GOAL OF THE EXERCISE: A stretch of the entries below is to be set down exactly, running from the line with "yellow brick I6:I8" through the line with "yellow brick I9", both included, and no other line.

= = = = = = =

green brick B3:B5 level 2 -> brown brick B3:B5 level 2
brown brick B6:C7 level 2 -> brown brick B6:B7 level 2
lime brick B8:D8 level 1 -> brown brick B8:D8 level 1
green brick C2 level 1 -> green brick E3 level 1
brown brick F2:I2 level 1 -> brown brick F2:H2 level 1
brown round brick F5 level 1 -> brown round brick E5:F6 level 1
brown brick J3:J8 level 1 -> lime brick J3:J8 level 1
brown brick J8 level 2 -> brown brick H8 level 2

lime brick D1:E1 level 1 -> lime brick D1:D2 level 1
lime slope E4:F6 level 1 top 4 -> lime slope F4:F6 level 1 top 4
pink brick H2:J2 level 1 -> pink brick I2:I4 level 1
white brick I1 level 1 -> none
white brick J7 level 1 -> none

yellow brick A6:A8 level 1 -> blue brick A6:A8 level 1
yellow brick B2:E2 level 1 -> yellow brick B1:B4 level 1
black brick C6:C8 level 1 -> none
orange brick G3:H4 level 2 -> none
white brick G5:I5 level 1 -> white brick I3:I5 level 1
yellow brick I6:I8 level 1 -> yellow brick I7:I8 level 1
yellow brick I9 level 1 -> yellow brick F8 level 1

= = = = = = =

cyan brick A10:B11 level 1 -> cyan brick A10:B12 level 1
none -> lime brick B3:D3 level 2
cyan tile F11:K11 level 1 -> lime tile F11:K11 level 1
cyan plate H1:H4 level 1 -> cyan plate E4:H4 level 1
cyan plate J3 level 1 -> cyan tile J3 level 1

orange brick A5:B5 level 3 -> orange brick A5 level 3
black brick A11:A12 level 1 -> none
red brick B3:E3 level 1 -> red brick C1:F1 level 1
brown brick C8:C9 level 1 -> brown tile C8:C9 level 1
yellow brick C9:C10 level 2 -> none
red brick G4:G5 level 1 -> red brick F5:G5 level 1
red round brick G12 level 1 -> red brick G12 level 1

= = = = = = =

ANSWER:
yellow brick I6:I8 level 1 -> yellow brick I7:I8 level 1
yellow brick I9 level 1 -> yellow brick F8 level 1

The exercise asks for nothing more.